- _Data section_:
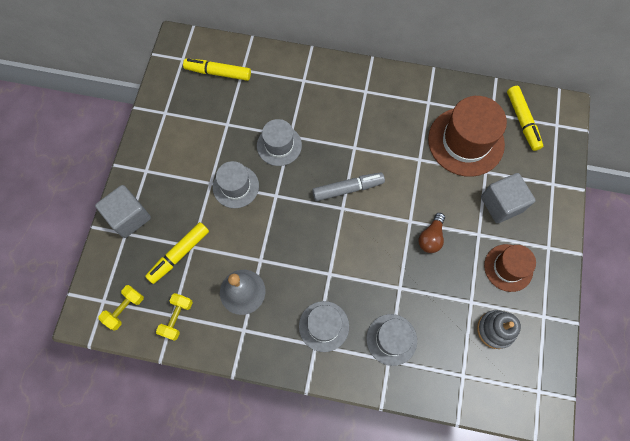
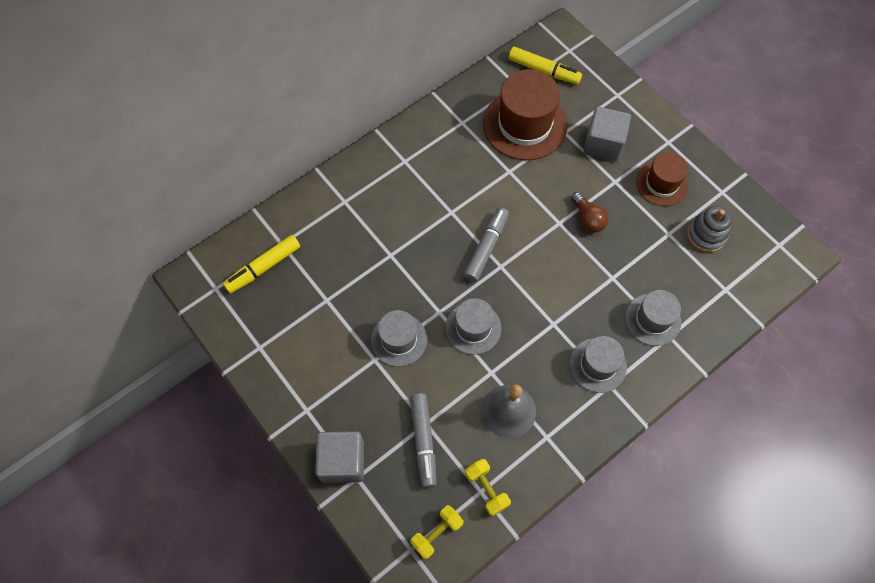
camera: 50 degrees left, 5 degrees down
(125, 309) = (437, 533): yellow dumbbell -> yellow dumbbell turned 60 degrees clockwise
(179, 254) = (423, 441): yellow marker -> grey marker
(279, 145) = (391, 271): grey hat -> grey hat (473, 328)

- _Your instructions_:
Reprint exactly, and only, the lines running from the one containing "(125, 309) = (437, 533): yellow" through the last line of the listing above.

- _Final answer_:
(125, 309) = (437, 533): yellow dumbbell -> yellow dumbbell turned 60 degrees clockwise
(179, 254) = (423, 441): yellow marker -> grey marker
(279, 145) = (391, 271): grey hat -> grey hat (473, 328)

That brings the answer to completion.